*Problem description*
For this exercise, output the line containing "TFT1 pin CS: 16 -> 8" and all lines after it to the end of the records, exactly, with no other content.

Before-and-after change data:
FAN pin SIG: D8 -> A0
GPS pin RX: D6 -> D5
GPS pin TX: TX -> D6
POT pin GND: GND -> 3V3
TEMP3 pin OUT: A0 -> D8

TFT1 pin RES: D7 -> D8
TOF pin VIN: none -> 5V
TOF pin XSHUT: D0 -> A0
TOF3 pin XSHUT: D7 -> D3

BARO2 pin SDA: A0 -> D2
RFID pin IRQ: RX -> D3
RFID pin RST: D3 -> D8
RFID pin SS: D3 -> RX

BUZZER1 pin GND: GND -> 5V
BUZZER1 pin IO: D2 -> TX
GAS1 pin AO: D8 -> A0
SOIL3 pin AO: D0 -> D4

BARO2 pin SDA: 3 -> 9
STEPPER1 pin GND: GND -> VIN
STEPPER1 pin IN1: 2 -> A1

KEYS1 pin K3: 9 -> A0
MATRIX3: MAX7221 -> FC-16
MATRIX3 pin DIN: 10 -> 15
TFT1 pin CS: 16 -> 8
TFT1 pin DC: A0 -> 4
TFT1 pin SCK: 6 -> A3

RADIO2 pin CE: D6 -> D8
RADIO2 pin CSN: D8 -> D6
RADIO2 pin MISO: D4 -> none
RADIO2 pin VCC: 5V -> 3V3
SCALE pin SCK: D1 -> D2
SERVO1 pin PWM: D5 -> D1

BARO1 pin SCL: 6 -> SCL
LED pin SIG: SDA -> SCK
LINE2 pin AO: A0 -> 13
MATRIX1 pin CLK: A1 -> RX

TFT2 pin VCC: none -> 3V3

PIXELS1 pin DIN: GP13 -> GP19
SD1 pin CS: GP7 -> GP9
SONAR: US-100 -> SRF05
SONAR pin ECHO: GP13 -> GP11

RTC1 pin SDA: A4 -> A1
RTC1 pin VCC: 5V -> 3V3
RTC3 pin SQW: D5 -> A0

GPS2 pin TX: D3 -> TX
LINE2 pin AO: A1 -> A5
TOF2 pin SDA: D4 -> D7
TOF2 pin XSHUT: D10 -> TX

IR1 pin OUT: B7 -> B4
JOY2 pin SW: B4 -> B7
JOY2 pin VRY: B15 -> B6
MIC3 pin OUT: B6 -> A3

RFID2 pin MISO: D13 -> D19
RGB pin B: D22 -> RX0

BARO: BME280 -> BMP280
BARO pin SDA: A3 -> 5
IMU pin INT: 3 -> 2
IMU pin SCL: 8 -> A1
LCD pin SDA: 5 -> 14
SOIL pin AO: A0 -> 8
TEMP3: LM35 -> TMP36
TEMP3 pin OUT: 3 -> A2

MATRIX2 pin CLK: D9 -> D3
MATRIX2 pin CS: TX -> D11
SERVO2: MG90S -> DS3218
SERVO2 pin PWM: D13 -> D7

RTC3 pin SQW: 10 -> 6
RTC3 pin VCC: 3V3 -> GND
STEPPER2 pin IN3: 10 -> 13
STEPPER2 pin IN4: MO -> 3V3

*Answer box*
TFT1 pin CS: 16 -> 8
TFT1 pin DC: A0 -> 4
TFT1 pin SCK: 6 -> A3

RADIO2 pin CE: D6 -> D8
RADIO2 pin CSN: D8 -> D6
RADIO2 pin MISO: D4 -> none
RADIO2 pin VCC: 5V -> 3V3
SCALE pin SCK: D1 -> D2
SERVO1 pin PWM: D5 -> D1

BARO1 pin SCL: 6 -> SCL
LED pin SIG: SDA -> SCK
LINE2 pin AO: A0 -> 13
MATRIX1 pin CLK: A1 -> RX

TFT2 pin VCC: none -> 3V3

PIXELS1 pin DIN: GP13 -> GP19
SD1 pin CS: GP7 -> GP9
SONAR: US-100 -> SRF05
SONAR pin ECHO: GP13 -> GP11

RTC1 pin SDA: A4 -> A1
RTC1 pin VCC: 5V -> 3V3
RTC3 pin SQW: D5 -> A0

GPS2 pin TX: D3 -> TX
LINE2 pin AO: A1 -> A5
TOF2 pin SDA: D4 -> D7
TOF2 pin XSHUT: D10 -> TX

IR1 pin OUT: B7 -> B4
JOY2 pin SW: B4 -> B7
JOY2 pin VRY: B15 -> B6
MIC3 pin OUT: B6 -> A3

RFID2 pin MISO: D13 -> D19
RGB pin B: D22 -> RX0

BARO: BME280 -> BMP280
BARO pin SDA: A3 -> 5
IMU pin INT: 3 -> 2
IMU pin SCL: 8 -> A1
LCD pin SDA: 5 -> 14
SOIL pin AO: A0 -> 8
TEMP3: LM35 -> TMP36
TEMP3 pin OUT: 3 -> A2

MATRIX2 pin CLK: D9 -> D3
MATRIX2 pin CS: TX -> D11
SERVO2: MG90S -> DS3218
SERVO2 pin PWM: D13 -> D7

RTC3 pin SQW: 10 -> 6
RTC3 pin VCC: 3V3 -> GND
STEPPER2 pin IN3: 10 -> 13
STEPPER2 pin IN4: MO -> 3V3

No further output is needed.